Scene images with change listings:
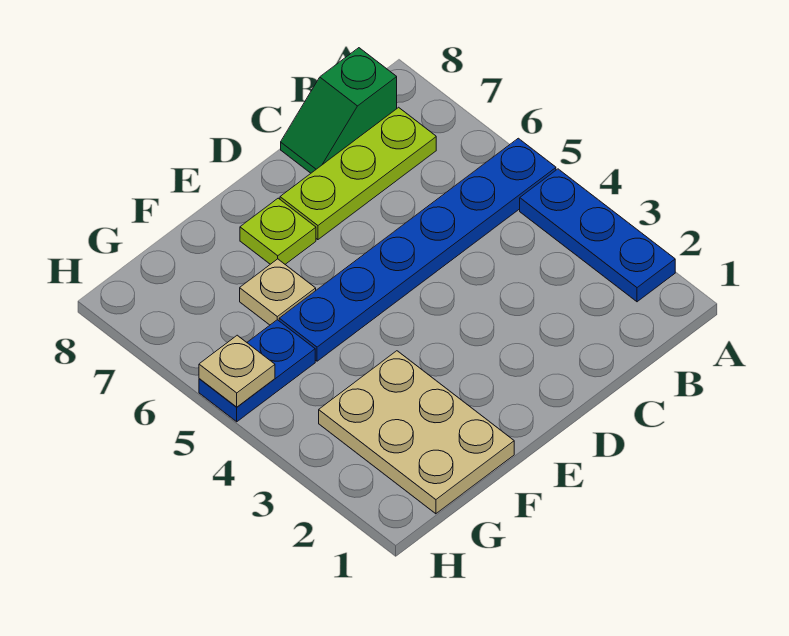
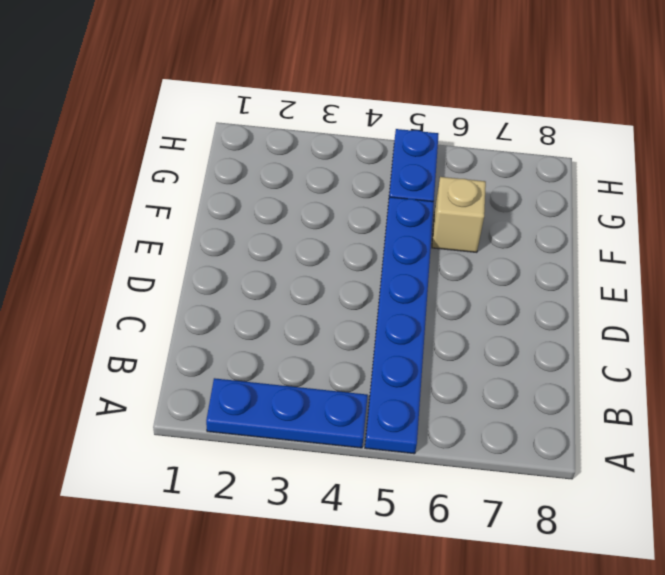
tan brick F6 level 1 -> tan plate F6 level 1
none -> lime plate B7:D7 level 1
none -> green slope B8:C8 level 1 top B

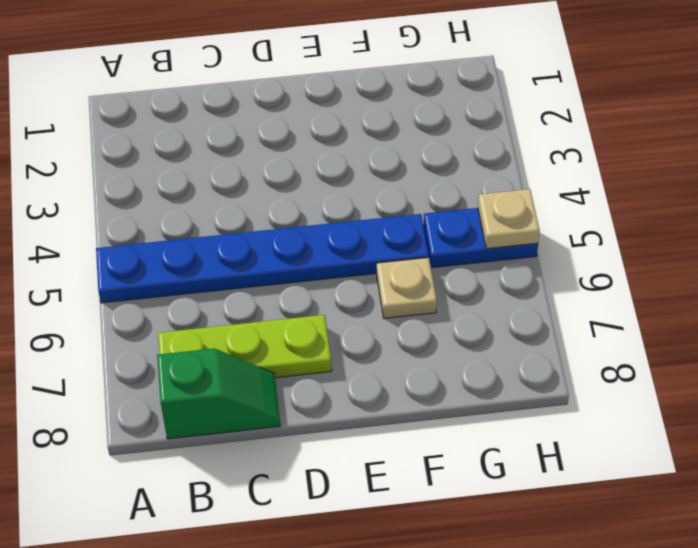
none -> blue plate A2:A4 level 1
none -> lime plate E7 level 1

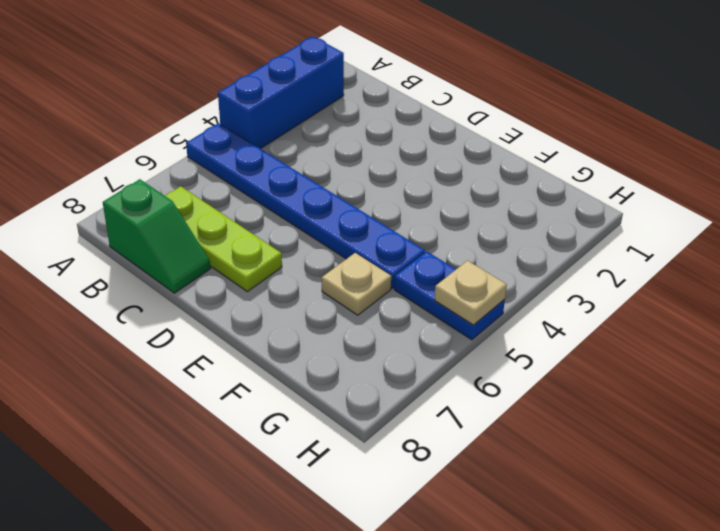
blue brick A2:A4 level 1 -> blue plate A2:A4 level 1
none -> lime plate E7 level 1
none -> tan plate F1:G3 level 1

==

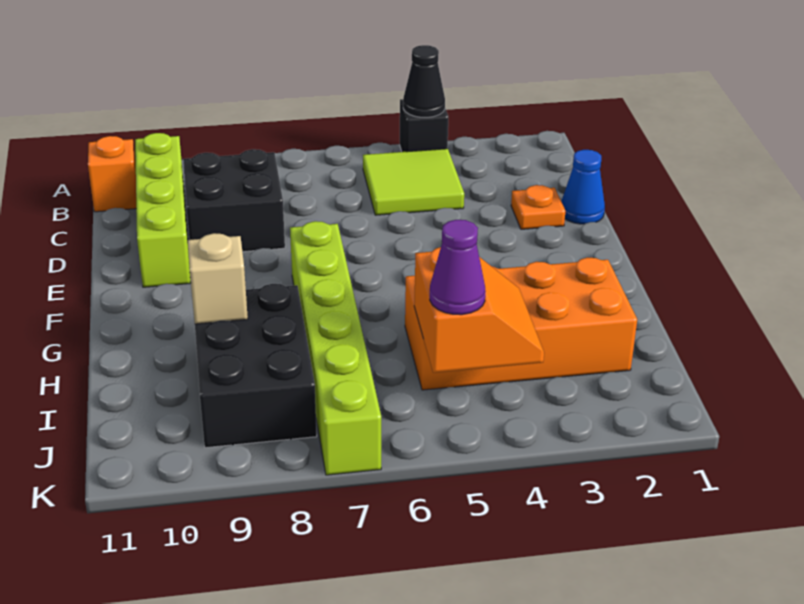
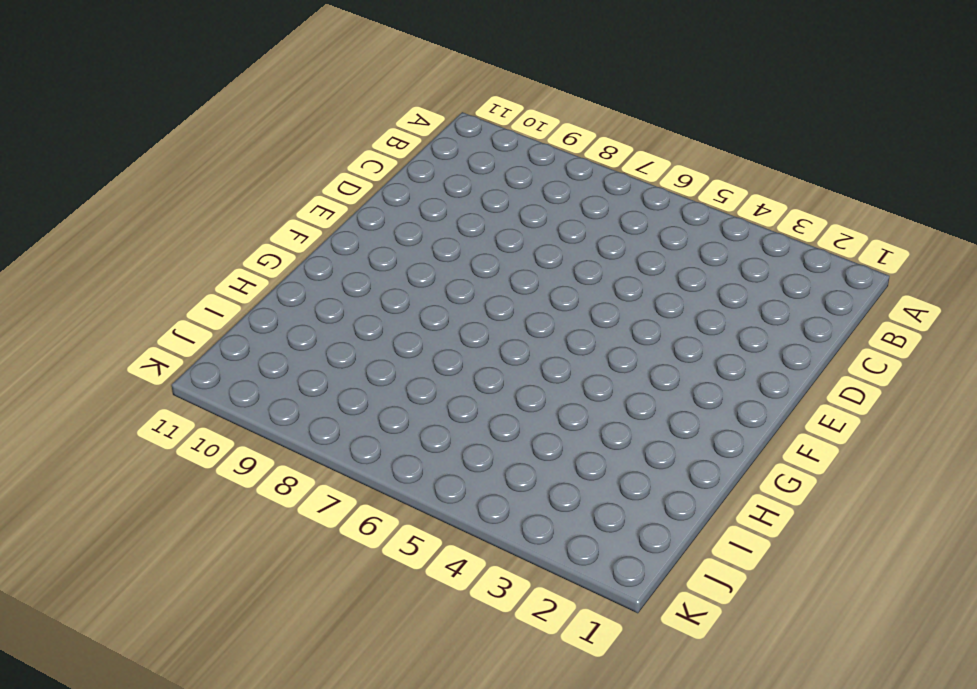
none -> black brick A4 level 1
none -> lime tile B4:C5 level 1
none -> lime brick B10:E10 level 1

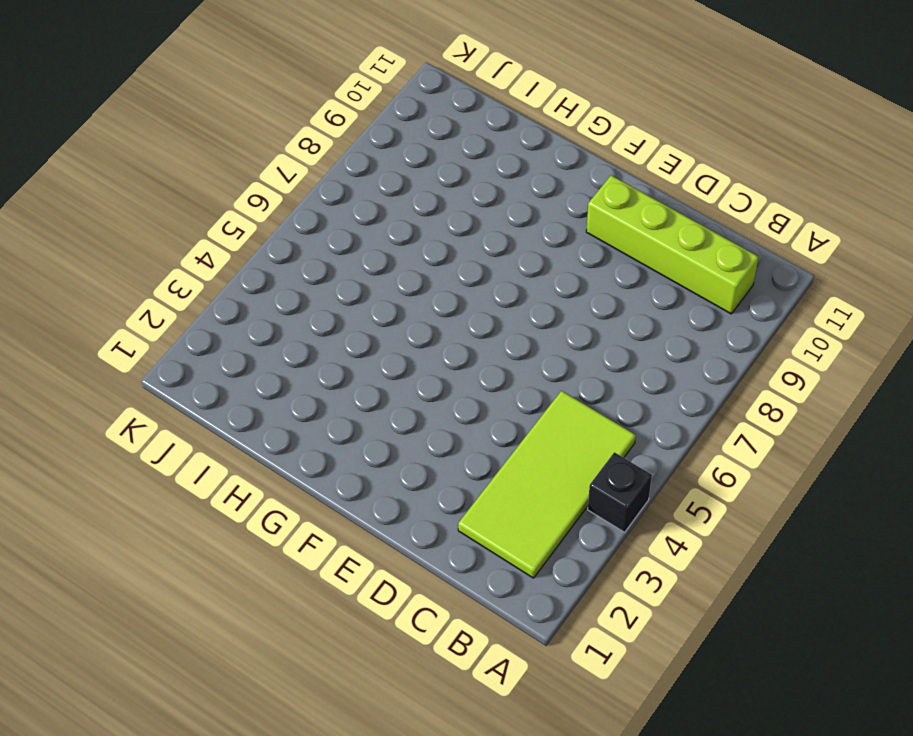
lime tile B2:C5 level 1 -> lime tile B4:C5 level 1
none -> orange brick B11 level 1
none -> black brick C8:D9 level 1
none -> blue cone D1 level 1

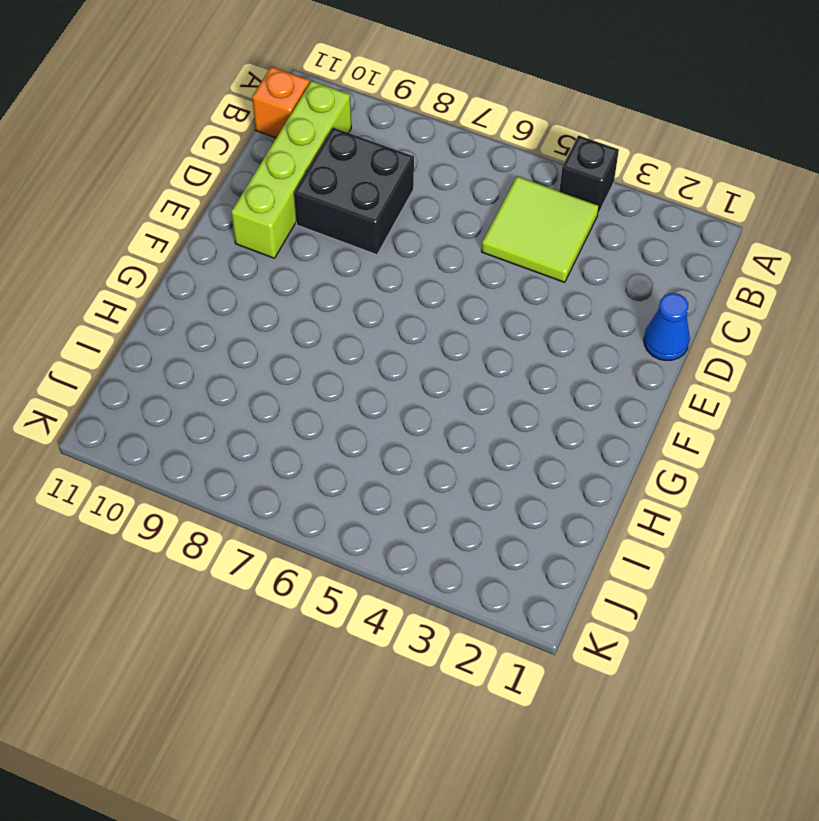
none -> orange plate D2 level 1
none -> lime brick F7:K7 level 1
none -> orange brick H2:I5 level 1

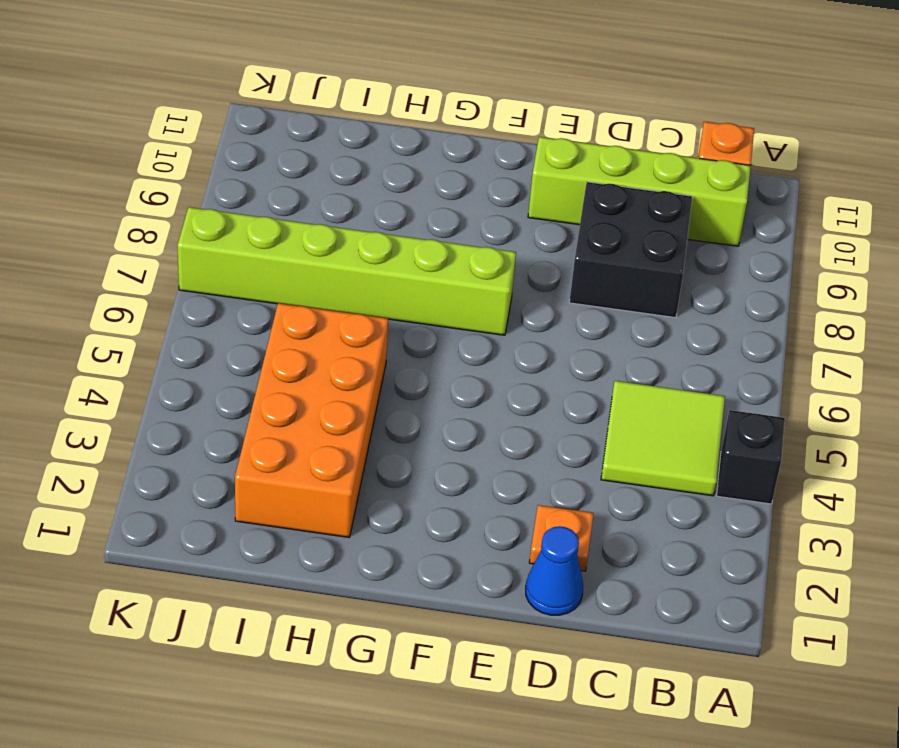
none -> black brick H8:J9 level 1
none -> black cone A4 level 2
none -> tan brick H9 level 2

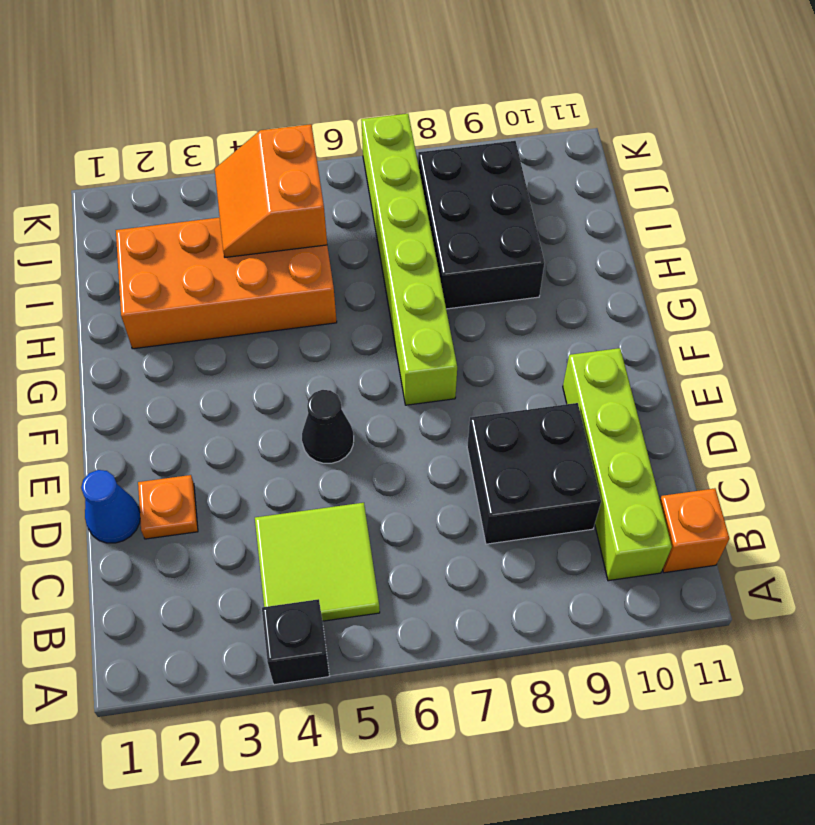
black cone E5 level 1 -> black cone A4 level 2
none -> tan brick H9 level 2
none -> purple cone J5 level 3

■ What is being asked
Leave out every picture, and copy exactly the lines above starting at the one holding "none -> orange brick B11 level 1" and ending at the one holding "none -> purple cone J5 level 3", no more and no less.

■ Reply
none -> orange brick B11 level 1
none -> black brick C8:D9 level 1
none -> blue cone D1 level 1

none -> orange plate D2 level 1
none -> lime brick F7:K7 level 1
none -> orange brick H2:I5 level 1

none -> black brick H8:J9 level 1
none -> black cone A4 level 2
none -> tan brick H9 level 2

black cone E5 level 1 -> black cone A4 level 2
none -> tan brick H9 level 2
none -> purple cone J5 level 3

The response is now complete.